• Given information:
•••••
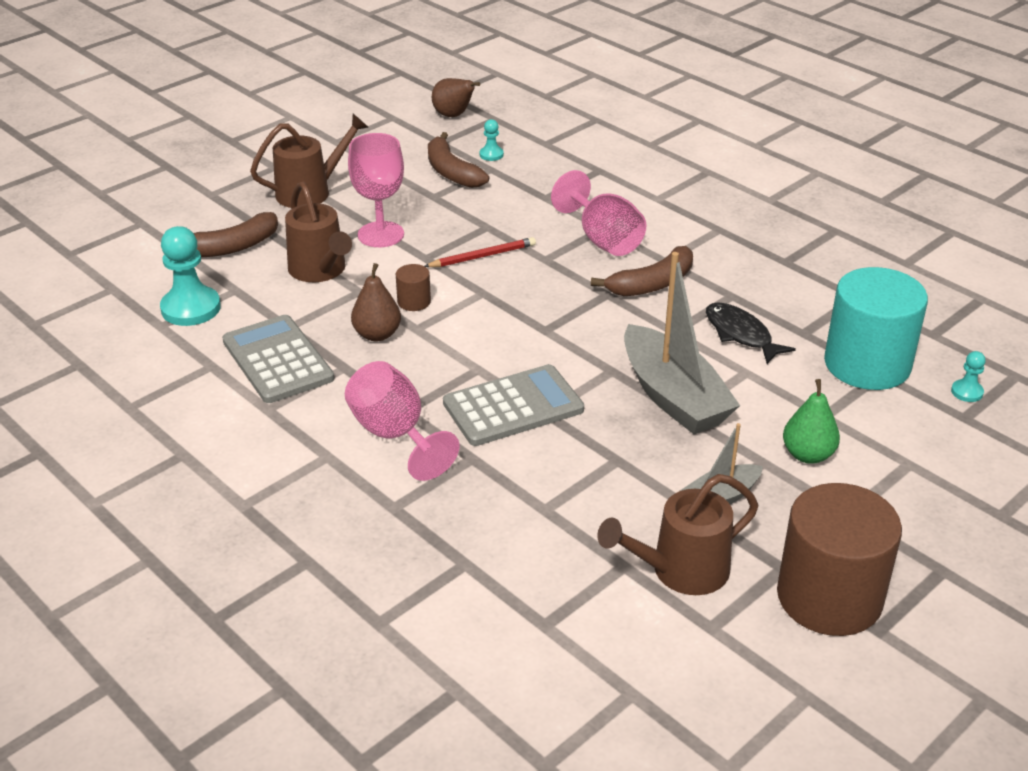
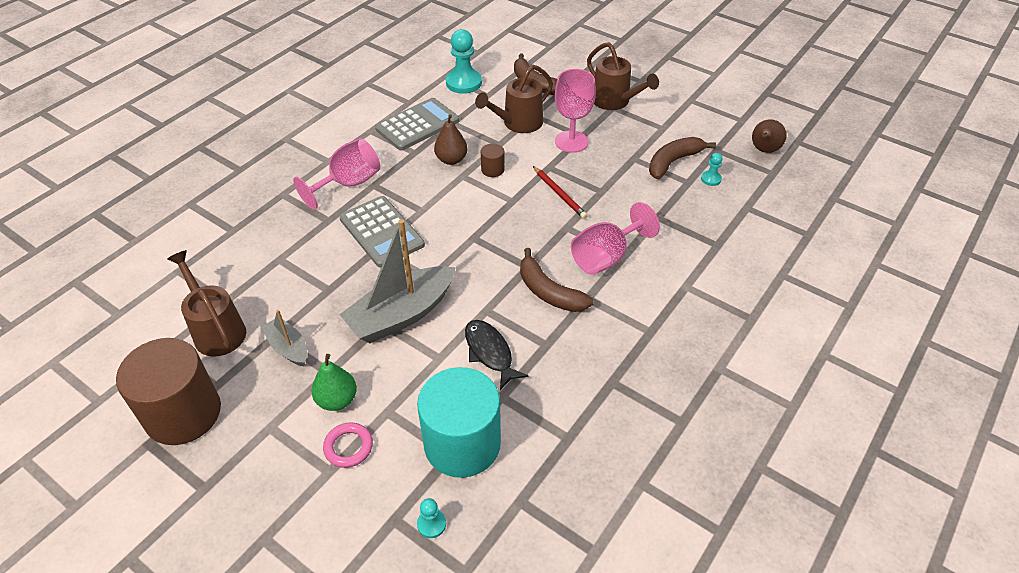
camera: 80 degrees right, 10 degrees up
(741, 334) = (490, 352): black fish -> black fish turned 75 degrees counterclockwise
(875, 447) = (348, 447): none -> pink ring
•••••
• Problem details:
Report how many lines in the material contain the word "degrees", writing the number and nothing more.

• Reply:
2